The records Block Start

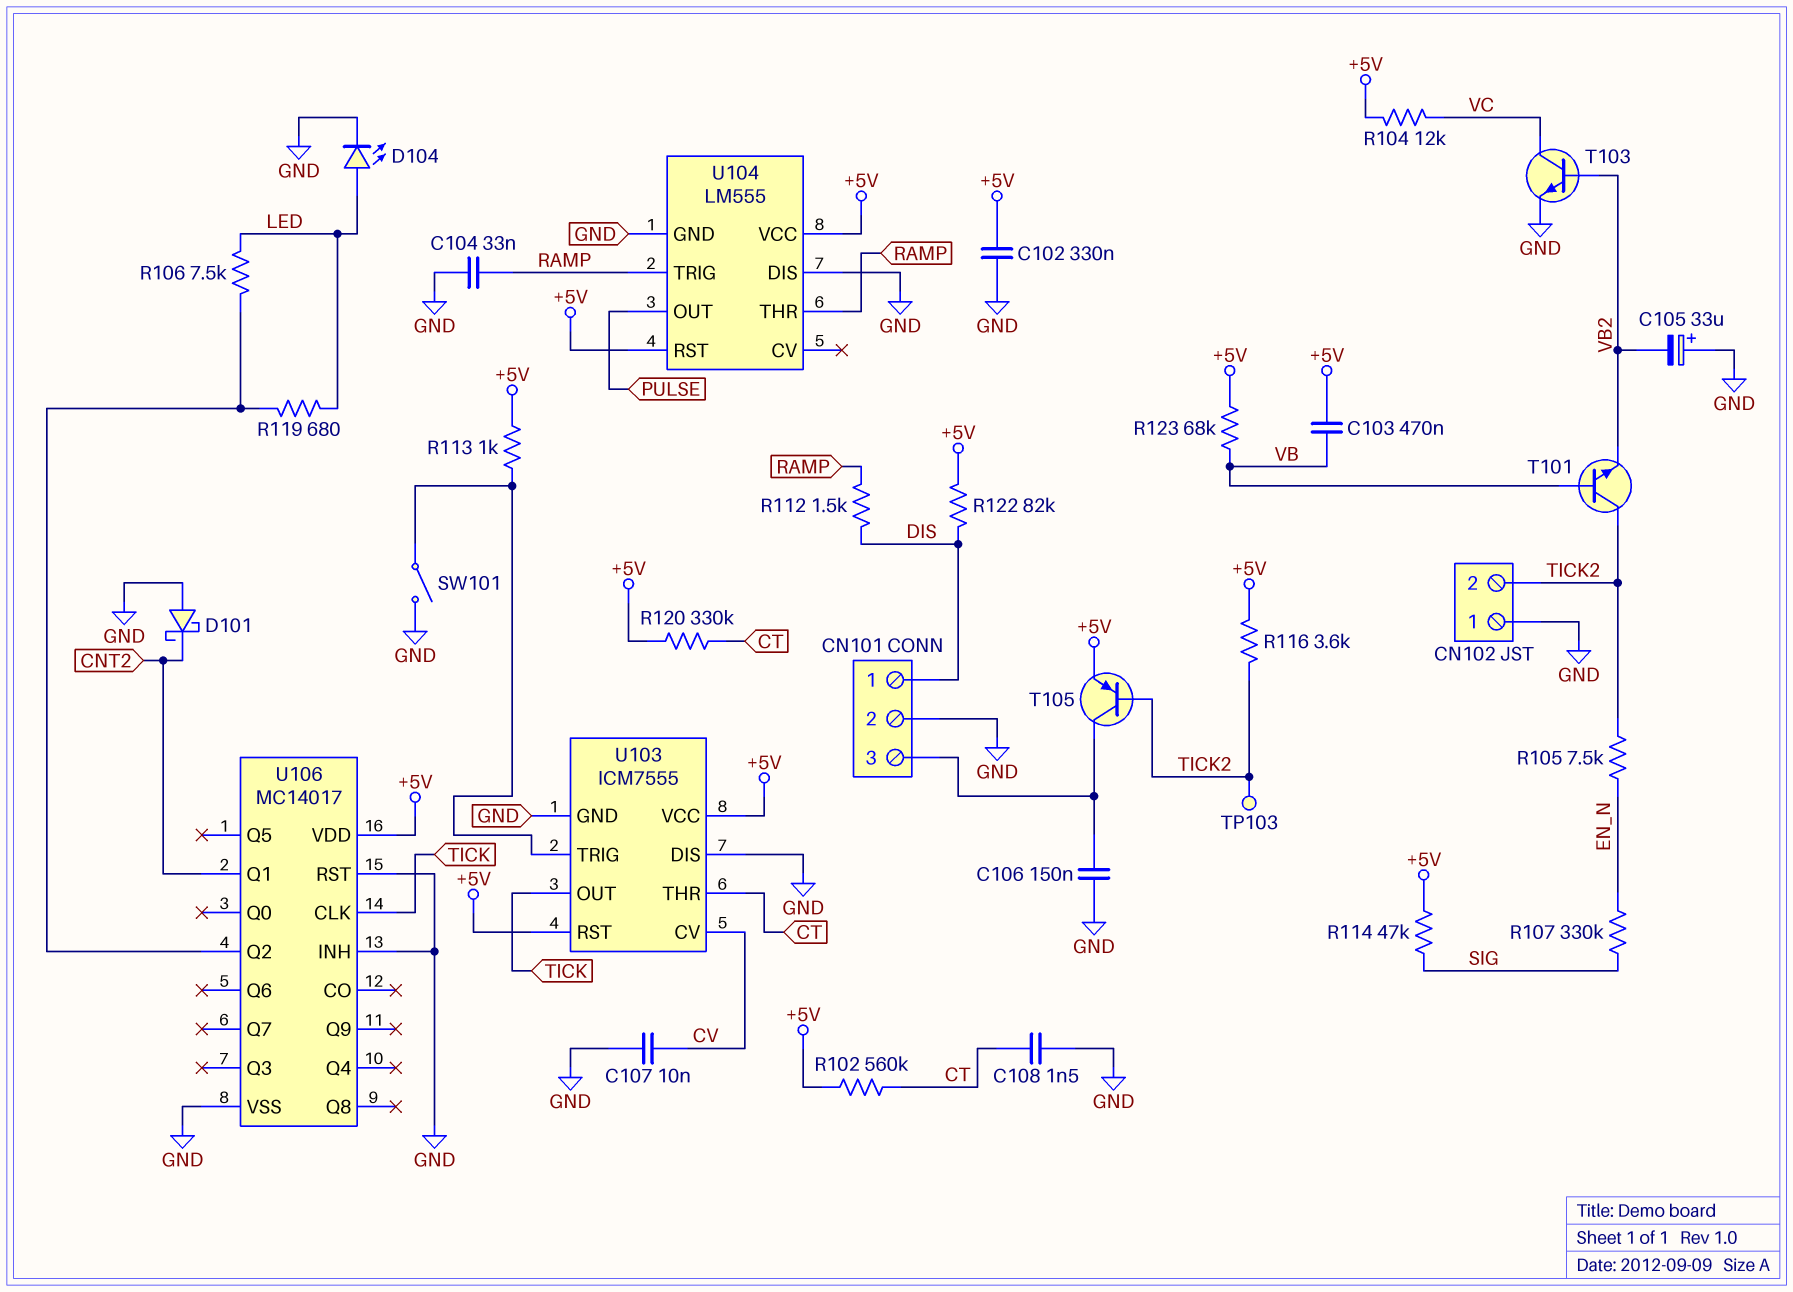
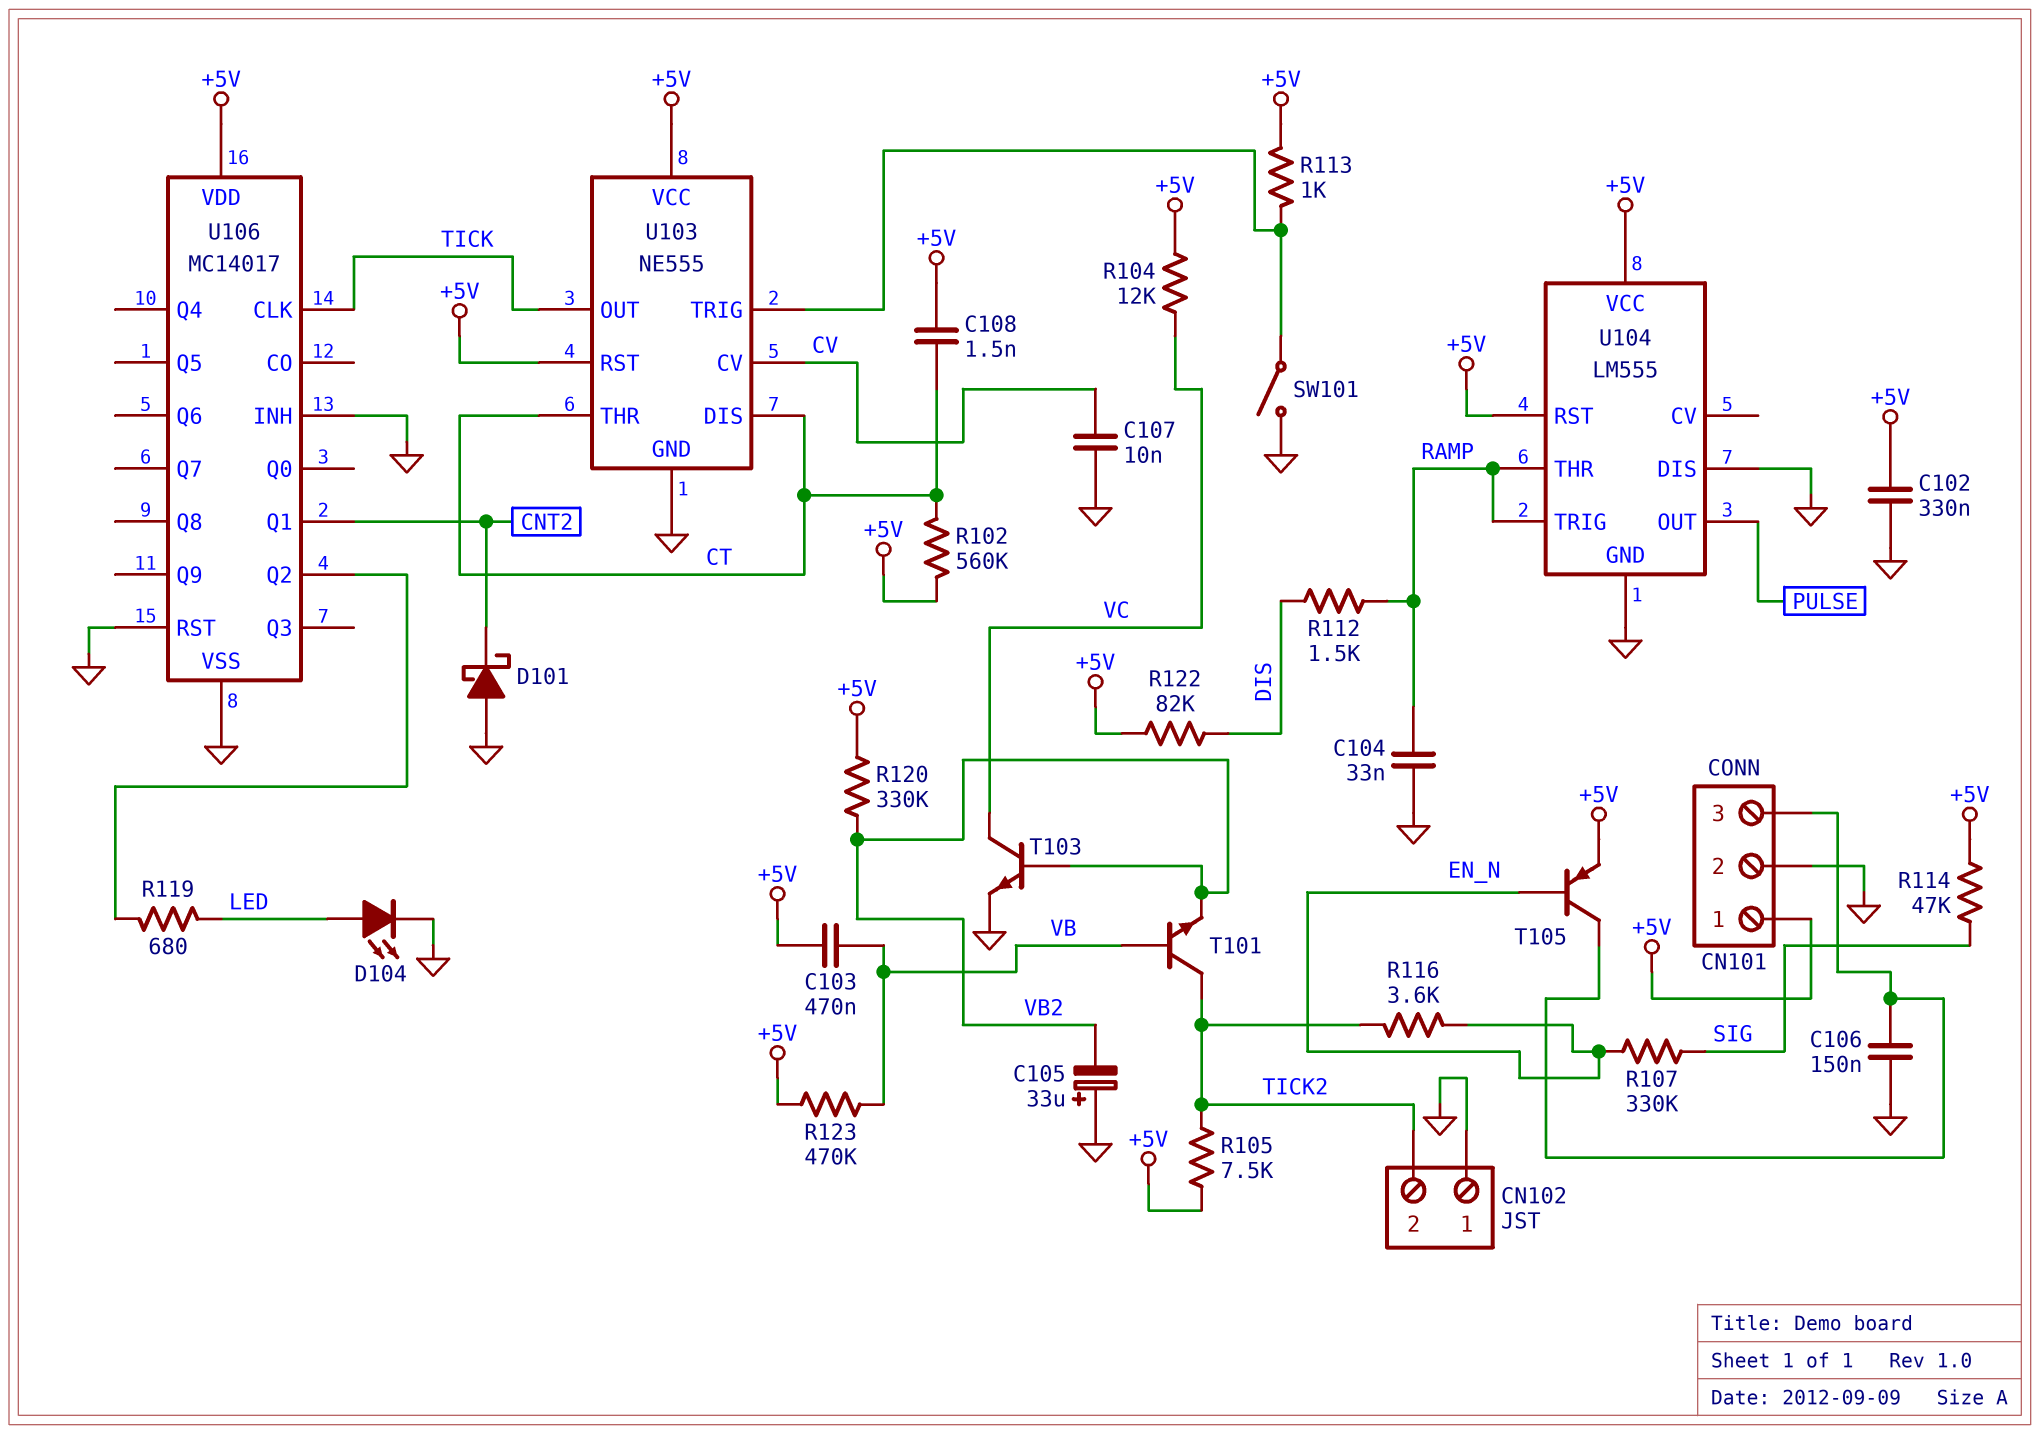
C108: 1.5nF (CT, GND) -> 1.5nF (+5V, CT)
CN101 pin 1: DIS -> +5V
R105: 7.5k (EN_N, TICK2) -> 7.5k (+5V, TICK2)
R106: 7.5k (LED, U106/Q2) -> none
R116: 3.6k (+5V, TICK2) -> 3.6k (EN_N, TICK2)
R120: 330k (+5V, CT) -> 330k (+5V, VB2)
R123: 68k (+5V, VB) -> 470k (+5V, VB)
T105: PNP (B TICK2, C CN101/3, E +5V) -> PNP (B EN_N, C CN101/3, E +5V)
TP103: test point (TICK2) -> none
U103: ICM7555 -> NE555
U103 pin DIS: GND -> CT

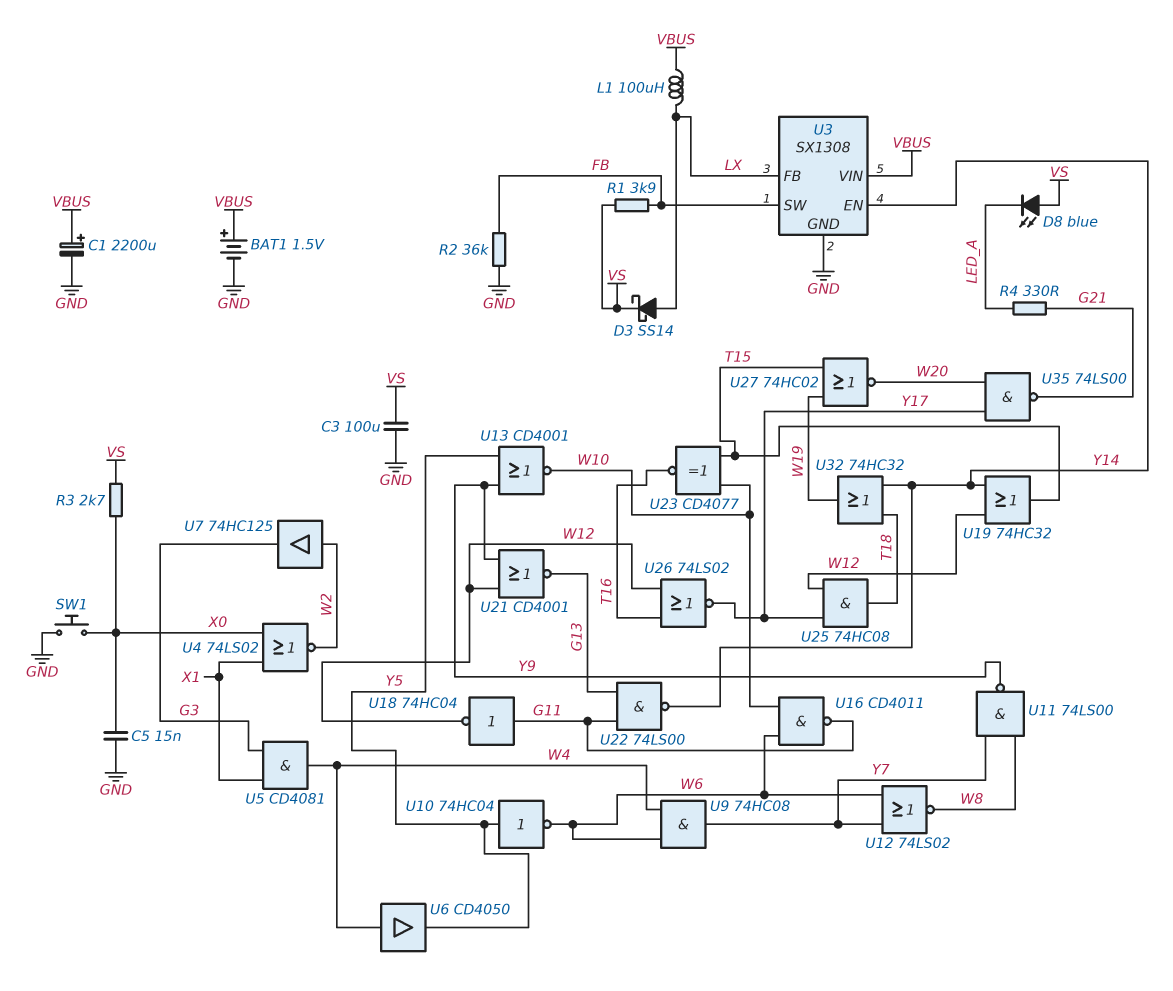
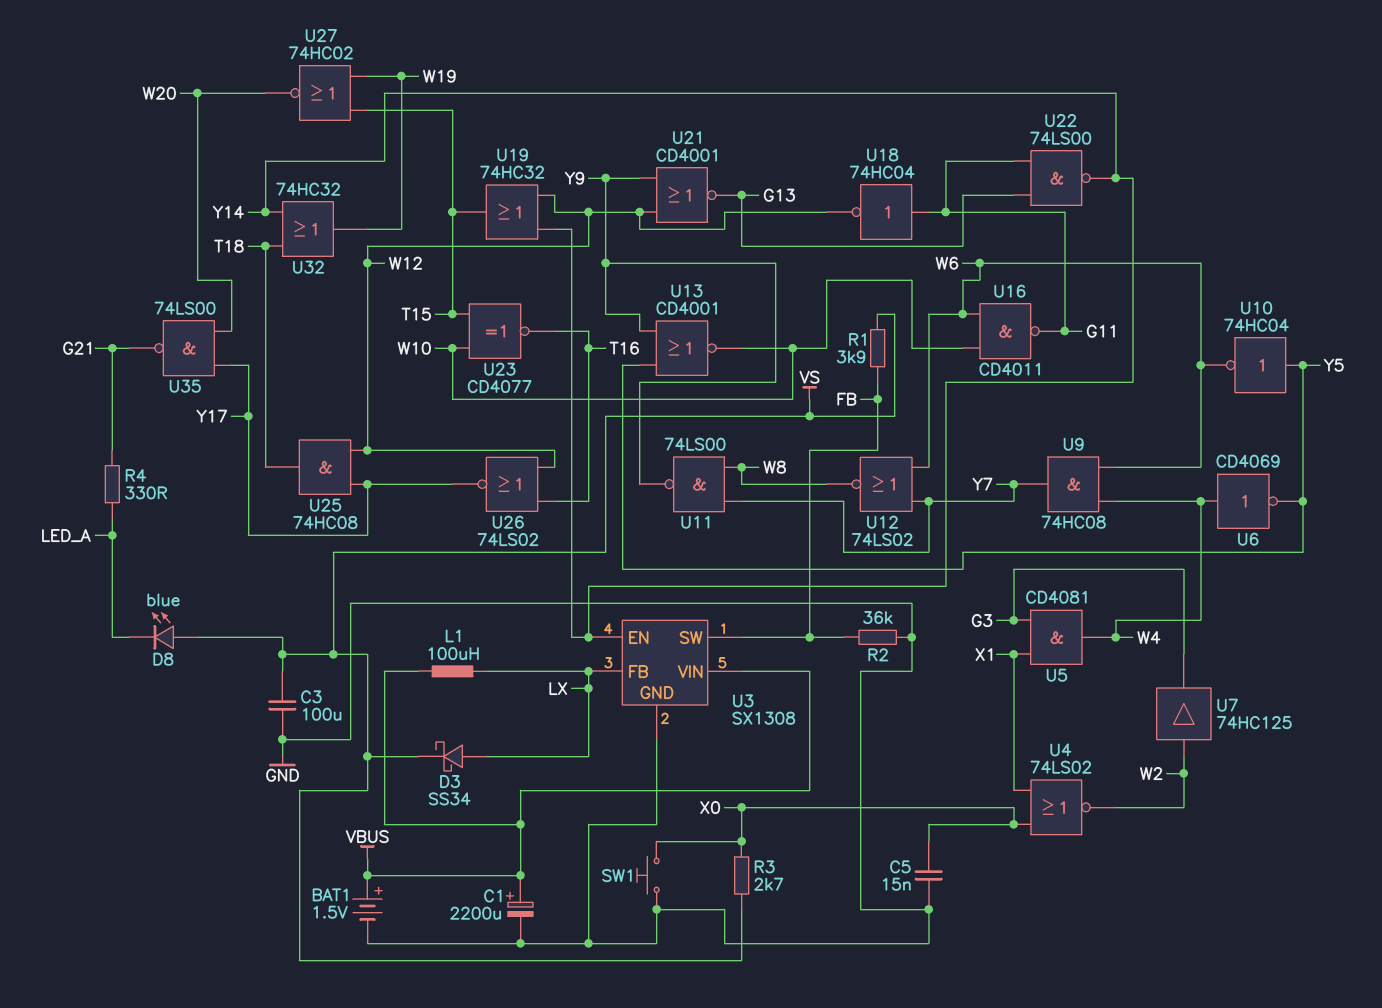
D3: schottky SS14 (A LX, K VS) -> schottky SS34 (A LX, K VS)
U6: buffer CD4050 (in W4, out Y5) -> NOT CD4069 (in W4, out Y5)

The records Block End

_Exercise objective_
Print each entry shown above with exact wording and no pictures.

_Response_
C108: 1.5nF (CT, GND) -> 1.5nF (+5V, CT)
CN101 pin 1: DIS -> +5V
R105: 7.5k (EN_N, TICK2) -> 7.5k (+5V, TICK2)
R106: 7.5k (LED, U106/Q2) -> none
R116: 3.6k (+5V, TICK2) -> 3.6k (EN_N, TICK2)
R120: 330k (+5V, CT) -> 330k (+5V, VB2)
R123: 68k (+5V, VB) -> 470k (+5V, VB)
T105: PNP (B TICK2, C CN101/3, E +5V) -> PNP (B EN_N, C CN101/3, E +5V)
TP103: test point (TICK2) -> none
U103: ICM7555 -> NE555
U103 pin DIS: GND -> CT

D3: schottky SS14 (A LX, K VS) -> schottky SS34 (A LX, K VS)
U6: buffer CD4050 (in W4, out Y5) -> NOT CD4069 (in W4, out Y5)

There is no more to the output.